TASK DETAILS - After reading the listing below, copy it out exactly.

[INPUT DATA Boundary: Start]

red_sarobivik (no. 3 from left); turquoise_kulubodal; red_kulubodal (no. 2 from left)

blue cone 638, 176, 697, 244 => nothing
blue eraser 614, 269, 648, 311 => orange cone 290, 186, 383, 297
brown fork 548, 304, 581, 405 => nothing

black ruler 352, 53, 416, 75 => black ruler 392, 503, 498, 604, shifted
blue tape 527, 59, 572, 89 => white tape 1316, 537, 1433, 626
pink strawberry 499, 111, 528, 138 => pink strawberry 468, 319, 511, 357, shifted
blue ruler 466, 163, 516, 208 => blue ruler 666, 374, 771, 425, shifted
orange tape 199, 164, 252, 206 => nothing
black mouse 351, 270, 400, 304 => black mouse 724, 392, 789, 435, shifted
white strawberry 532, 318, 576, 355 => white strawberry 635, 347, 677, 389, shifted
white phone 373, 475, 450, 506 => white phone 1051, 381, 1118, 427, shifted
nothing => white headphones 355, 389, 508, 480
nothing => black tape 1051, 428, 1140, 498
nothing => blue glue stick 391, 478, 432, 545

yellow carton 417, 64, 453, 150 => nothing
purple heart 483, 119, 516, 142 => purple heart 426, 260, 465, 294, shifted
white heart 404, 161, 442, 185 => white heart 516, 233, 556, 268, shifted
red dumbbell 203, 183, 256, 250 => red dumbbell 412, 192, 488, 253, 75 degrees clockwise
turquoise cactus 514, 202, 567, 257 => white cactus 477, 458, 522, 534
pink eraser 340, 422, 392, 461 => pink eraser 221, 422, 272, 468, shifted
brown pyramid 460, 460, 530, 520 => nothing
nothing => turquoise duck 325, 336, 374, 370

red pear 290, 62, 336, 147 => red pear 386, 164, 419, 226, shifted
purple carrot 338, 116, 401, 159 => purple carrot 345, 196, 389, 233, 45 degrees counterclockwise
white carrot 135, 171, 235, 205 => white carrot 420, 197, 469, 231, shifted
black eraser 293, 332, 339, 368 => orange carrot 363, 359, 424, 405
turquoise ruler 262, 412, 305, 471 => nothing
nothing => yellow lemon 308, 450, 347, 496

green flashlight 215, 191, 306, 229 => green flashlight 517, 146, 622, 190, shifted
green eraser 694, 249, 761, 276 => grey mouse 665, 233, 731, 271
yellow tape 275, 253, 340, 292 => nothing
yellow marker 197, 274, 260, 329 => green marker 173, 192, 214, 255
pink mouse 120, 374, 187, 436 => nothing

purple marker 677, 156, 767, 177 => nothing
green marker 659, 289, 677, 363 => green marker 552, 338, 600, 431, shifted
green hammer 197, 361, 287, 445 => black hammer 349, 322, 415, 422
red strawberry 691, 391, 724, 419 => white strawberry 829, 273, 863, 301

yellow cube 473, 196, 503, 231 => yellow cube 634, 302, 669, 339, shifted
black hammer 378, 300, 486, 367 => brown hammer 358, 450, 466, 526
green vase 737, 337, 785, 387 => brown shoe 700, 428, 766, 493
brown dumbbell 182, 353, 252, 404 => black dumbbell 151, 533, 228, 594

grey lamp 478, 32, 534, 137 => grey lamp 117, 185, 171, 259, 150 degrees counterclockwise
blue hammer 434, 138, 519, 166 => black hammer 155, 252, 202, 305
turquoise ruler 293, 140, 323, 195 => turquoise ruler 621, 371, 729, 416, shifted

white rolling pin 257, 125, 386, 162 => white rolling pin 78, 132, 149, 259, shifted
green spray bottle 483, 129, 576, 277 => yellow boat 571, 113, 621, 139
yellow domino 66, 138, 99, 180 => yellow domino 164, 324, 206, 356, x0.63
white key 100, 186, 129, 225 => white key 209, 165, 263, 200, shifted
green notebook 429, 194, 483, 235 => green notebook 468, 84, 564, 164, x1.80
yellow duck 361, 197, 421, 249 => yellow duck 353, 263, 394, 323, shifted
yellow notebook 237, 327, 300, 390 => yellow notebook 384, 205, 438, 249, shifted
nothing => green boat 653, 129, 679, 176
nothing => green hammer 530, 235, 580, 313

[INPUT DATA Boundary: End]

WRITTEN RESPONSE -
red_sarobivik (no. 3 from left); turquoise_kulubodal; red_kulubodal (no. 2 from left)

blue cone 638, 176, 697, 244 => nothing
blue eraser 614, 269, 648, 311 => orange cone 290, 186, 383, 297
brown fork 548, 304, 581, 405 => nothing

black ruler 352, 53, 416, 75 => black ruler 392, 503, 498, 604, shifted
blue tape 527, 59, 572, 89 => white tape 1316, 537, 1433, 626
pink strawberry 499, 111, 528, 138 => pink strawberry 468, 319, 511, 357, shifted
blue ruler 466, 163, 516, 208 => blue ruler 666, 374, 771, 425, shifted
orange tape 199, 164, 252, 206 => nothing
black mouse 351, 270, 400, 304 => black mouse 724, 392, 789, 435, shifted
white strawberry 532, 318, 576, 355 => white strawberry 635, 347, 677, 389, shifted
white phone 373, 475, 450, 506 => white phone 1051, 381, 1118, 427, shifted
nothing => white headphones 355, 389, 508, 480
nothing => black tape 1051, 428, 1140, 498
nothing => blue glue stick 391, 478, 432, 545

yellow carton 417, 64, 453, 150 => nothing
purple heart 483, 119, 516, 142 => purple heart 426, 260, 465, 294, shifted
white heart 404, 161, 442, 185 => white heart 516, 233, 556, 268, shifted
red dumbbell 203, 183, 256, 250 => red dumbbell 412, 192, 488, 253, 75 degrees clockwise
turquoise cactus 514, 202, 567, 257 => white cactus 477, 458, 522, 534
pink eraser 340, 422, 392, 461 => pink eraser 221, 422, 272, 468, shifted
brown pyramid 460, 460, 530, 520 => nothing
nothing => turquoise duck 325, 336, 374, 370

red pear 290, 62, 336, 147 => red pear 386, 164, 419, 226, shifted
purple carrot 338, 116, 401, 159 => purple carrot 345, 196, 389, 233, 45 degrees counterclockwise
white carrot 135, 171, 235, 205 => white carrot 420, 197, 469, 231, shifted
black eraser 293, 332, 339, 368 => orange carrot 363, 359, 424, 405
turquoise ruler 262, 412, 305, 471 => nothing
nothing => yellow lemon 308, 450, 347, 496

green flashlight 215, 191, 306, 229 => green flashlight 517, 146, 622, 190, shifted
green eraser 694, 249, 761, 276 => grey mouse 665, 233, 731, 271
yellow tape 275, 253, 340, 292 => nothing
yellow marker 197, 274, 260, 329 => green marker 173, 192, 214, 255
pink mouse 120, 374, 187, 436 => nothing

purple marker 677, 156, 767, 177 => nothing
green marker 659, 289, 677, 363 => green marker 552, 338, 600, 431, shifted
green hammer 197, 361, 287, 445 => black hammer 349, 322, 415, 422
red strawberry 691, 391, 724, 419 => white strawberry 829, 273, 863, 301

yellow cube 473, 196, 503, 231 => yellow cube 634, 302, 669, 339, shifted
black hammer 378, 300, 486, 367 => brown hammer 358, 450, 466, 526
green vase 737, 337, 785, 387 => brown shoe 700, 428, 766, 493
brown dumbbell 182, 353, 252, 404 => black dumbbell 151, 533, 228, 594

grey lamp 478, 32, 534, 137 => grey lamp 117, 185, 171, 259, 150 degrees counterclockwise
blue hammer 434, 138, 519, 166 => black hammer 155, 252, 202, 305
turquoise ruler 293, 140, 323, 195 => turquoise ruler 621, 371, 729, 416, shifted

white rolling pin 257, 125, 386, 162 => white rolling pin 78, 132, 149, 259, shifted
green spray bottle 483, 129, 576, 277 => yellow boat 571, 113, 621, 139
yellow domino 66, 138, 99, 180 => yellow domino 164, 324, 206, 356, x0.63
white key 100, 186, 129, 225 => white key 209, 165, 263, 200, shifted
green notebook 429, 194, 483, 235 => green notebook 468, 84, 564, 164, x1.80
yellow duck 361, 197, 421, 249 => yellow duck 353, 263, 394, 323, shifted
yellow notebook 237, 327, 300, 390 => yellow notebook 384, 205, 438, 249, shifted
nothing => green boat 653, 129, 679, 176
nothing => green hammer 530, 235, 580, 313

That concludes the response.